**THE TASK:**
Find the string "Journal" in the records. Copy each line that has it.
☆ ☆ ☆
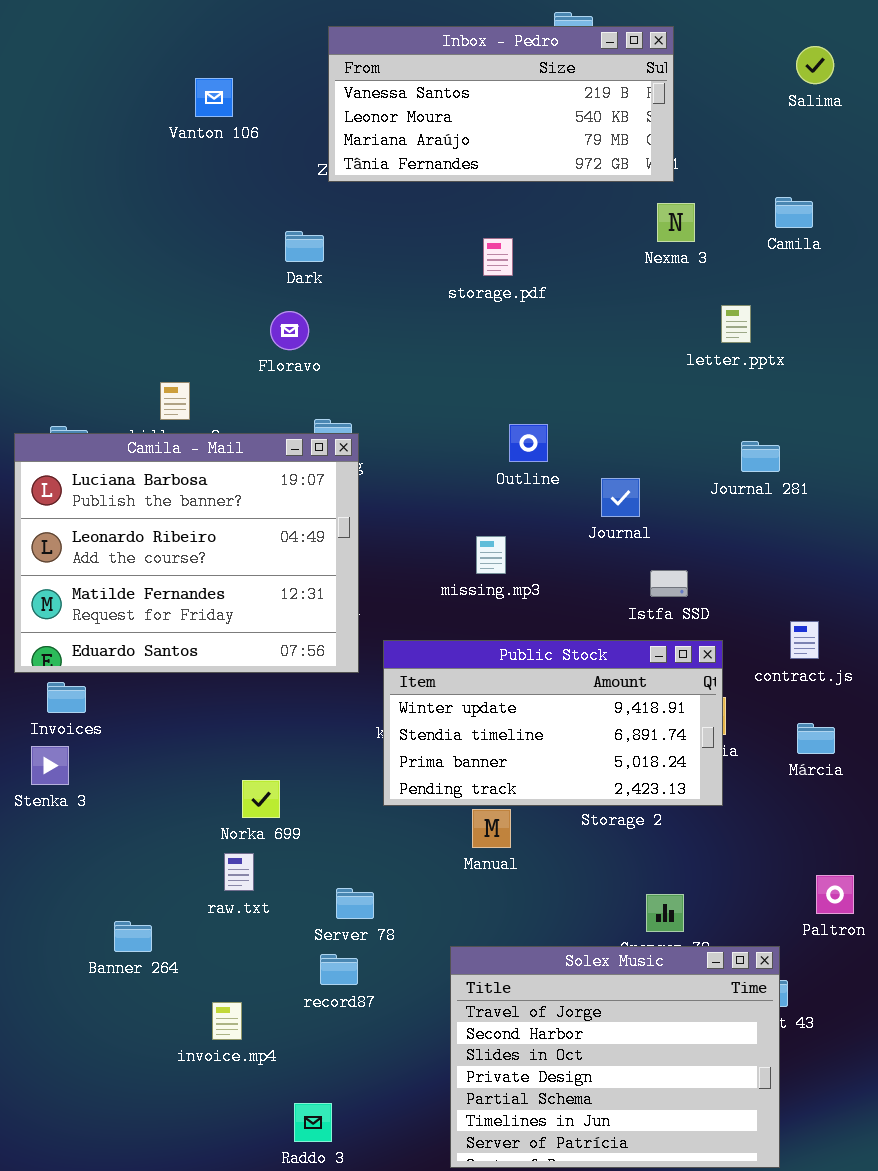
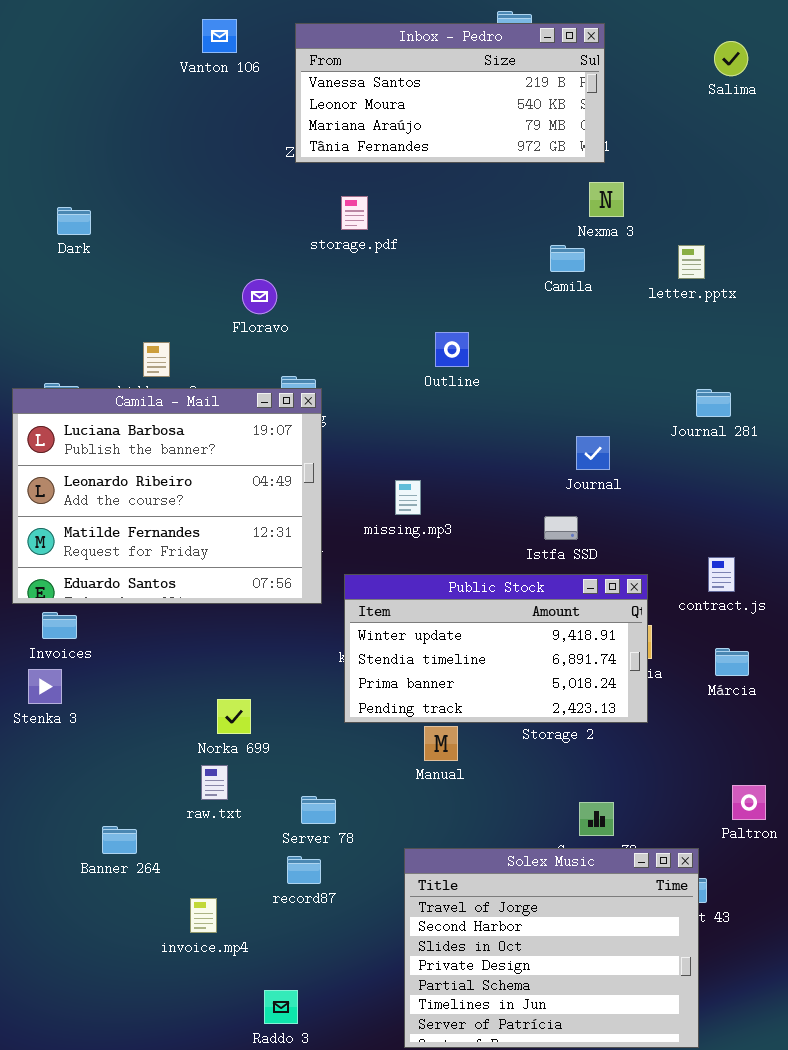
Vanton 106: [195,78,233,117] -> [202,19,237,53], moved
Camila: [775,197,813,228] -> [550,245,585,272], moved
Dark: [285,231,324,262] -> [57,207,91,235], moved
storage.pdf: [483,238,513,276] -> [341,196,368,230], moved
letter.pptx: [721,305,751,343] -> [678,245,705,279], moved
Outline: [509,424,548,462] -> [435,332,469,367], moved
Journal 281: [741,441,780,472] -> [696,389,731,417], moved
Journal: [601,478,640,517] -> [576,436,610,470], moved
missing.mp3: [476,536,506,574] -> [395,480,421,515], moved
Istfa SSD: [650,570,688,597] -> [544,516,578,540], moved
☆ ☆ ☆
**RESPONSE TO THIS TASK:**
Journal 281: [741,441,780,472] -> [696,389,731,417], moved
Journal: [601,478,640,517] -> [576,436,610,470], moved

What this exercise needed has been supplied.